## EXERCISE GOAL
Down to the last line, copy the records below without any change.

== RECORD EXTRACTS

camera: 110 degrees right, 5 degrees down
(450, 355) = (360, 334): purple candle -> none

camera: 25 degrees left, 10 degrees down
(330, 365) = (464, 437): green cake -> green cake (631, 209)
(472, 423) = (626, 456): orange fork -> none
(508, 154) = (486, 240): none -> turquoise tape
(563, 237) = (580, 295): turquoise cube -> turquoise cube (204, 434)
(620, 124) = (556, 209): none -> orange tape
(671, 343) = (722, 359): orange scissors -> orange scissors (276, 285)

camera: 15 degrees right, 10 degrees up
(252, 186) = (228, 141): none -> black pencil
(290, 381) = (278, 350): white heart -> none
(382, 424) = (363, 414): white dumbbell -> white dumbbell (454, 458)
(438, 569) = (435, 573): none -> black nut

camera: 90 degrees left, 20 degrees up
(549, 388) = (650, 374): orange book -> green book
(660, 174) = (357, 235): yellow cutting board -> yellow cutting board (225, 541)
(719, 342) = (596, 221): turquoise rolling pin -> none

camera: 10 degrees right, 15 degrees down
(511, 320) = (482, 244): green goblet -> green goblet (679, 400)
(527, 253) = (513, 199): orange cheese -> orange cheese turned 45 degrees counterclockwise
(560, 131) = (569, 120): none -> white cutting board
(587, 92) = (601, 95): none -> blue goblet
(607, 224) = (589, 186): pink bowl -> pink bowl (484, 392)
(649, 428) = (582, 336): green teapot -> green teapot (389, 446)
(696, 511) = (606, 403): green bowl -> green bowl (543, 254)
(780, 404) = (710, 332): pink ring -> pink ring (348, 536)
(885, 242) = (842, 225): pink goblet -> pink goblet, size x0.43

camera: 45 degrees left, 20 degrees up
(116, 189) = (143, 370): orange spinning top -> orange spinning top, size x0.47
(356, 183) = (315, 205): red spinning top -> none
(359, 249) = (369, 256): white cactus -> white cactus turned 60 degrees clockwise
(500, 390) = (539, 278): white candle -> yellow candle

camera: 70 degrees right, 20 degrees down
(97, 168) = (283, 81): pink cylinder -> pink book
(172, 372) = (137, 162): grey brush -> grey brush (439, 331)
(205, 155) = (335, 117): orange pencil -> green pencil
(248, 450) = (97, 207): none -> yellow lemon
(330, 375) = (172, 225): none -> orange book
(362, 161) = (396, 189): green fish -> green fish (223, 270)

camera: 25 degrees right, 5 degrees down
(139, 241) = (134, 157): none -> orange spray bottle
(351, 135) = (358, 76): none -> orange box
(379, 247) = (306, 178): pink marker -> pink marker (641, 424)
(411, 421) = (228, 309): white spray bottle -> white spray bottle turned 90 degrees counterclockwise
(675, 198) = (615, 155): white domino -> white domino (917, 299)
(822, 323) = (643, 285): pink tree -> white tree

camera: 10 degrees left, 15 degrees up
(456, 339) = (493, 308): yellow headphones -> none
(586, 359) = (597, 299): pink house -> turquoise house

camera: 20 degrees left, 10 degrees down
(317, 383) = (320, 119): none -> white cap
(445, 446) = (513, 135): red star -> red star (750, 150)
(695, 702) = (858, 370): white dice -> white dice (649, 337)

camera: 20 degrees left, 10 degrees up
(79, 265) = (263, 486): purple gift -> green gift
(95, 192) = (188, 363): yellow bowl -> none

====

## ANSWER SECTION
camera: 110 degrees right, 5 degrees down
(450, 355) = (360, 334): purple candle -> none

camera: 25 degrees left, 10 degrees down
(330, 365) = (464, 437): green cake -> green cake (631, 209)
(472, 423) = (626, 456): orange fork -> none
(508, 154) = (486, 240): none -> turquoise tape
(563, 237) = (580, 295): turquoise cube -> turquoise cube (204, 434)
(620, 124) = (556, 209): none -> orange tape
(671, 343) = (722, 359): orange scissors -> orange scissors (276, 285)

camera: 15 degrees right, 10 degrees up
(252, 186) = (228, 141): none -> black pencil
(290, 381) = (278, 350): white heart -> none
(382, 424) = (363, 414): white dumbbell -> white dumbbell (454, 458)
(438, 569) = (435, 573): none -> black nut

camera: 90 degrees left, 20 degrees up
(549, 388) = (650, 374): orange book -> green book
(660, 174) = (357, 235): yellow cutting board -> yellow cutting board (225, 541)
(719, 342) = (596, 221): turquoise rolling pin -> none

camera: 10 degrees right, 15 degrees down
(511, 320) = (482, 244): green goblet -> green goblet (679, 400)
(527, 253) = (513, 199): orange cheese -> orange cheese turned 45 degrees counterclockwise
(560, 131) = (569, 120): none -> white cutting board
(587, 92) = (601, 95): none -> blue goblet
(607, 224) = (589, 186): pink bowl -> pink bowl (484, 392)
(649, 428) = (582, 336): green teapot -> green teapot (389, 446)
(696, 511) = (606, 403): green bowl -> green bowl (543, 254)
(780, 404) = (710, 332): pink ring -> pink ring (348, 536)
(885, 242) = (842, 225): pink goblet -> pink goblet, size x0.43

camera: 45 degrees left, 20 degrees up
(116, 189) = (143, 370): orange spinning top -> orange spinning top, size x0.47
(356, 183) = (315, 205): red spinning top -> none
(359, 249) = (369, 256): white cactus -> white cactus turned 60 degrees clockwise
(500, 390) = (539, 278): white candle -> yellow candle

camera: 70 degrees right, 20 degrees down
(97, 168) = (283, 81): pink cylinder -> pink book
(172, 372) = (137, 162): grey brush -> grey brush (439, 331)
(205, 155) = (335, 117): orange pencil -> green pencil
(248, 450) = (97, 207): none -> yellow lemon
(330, 375) = (172, 225): none -> orange book
(362, 161) = (396, 189): green fish -> green fish (223, 270)

camera: 25 degrees right, 5 degrees down
(139, 241) = (134, 157): none -> orange spray bottle
(351, 135) = (358, 76): none -> orange box
(379, 247) = (306, 178): pink marker -> pink marker (641, 424)
(411, 421) = (228, 309): white spray bottle -> white spray bottle turned 90 degrees counterclockwise
(675, 198) = (615, 155): white domino -> white domino (917, 299)
(822, 323) = (643, 285): pink tree -> white tree

camera: 10 degrees left, 15 degrees up
(456, 339) = (493, 308): yellow headphones -> none
(586, 359) = (597, 299): pink house -> turquoise house

camera: 20 degrees left, 10 degrees down
(317, 383) = (320, 119): none -> white cap
(445, 446) = (513, 135): red star -> red star (750, 150)
(695, 702) = (858, 370): white dice -> white dice (649, 337)

camera: 20 degrees left, 10 degrees up
(79, 265) = (263, 486): purple gift -> green gift
(95, 192) = (188, 363): yellow bowl -> none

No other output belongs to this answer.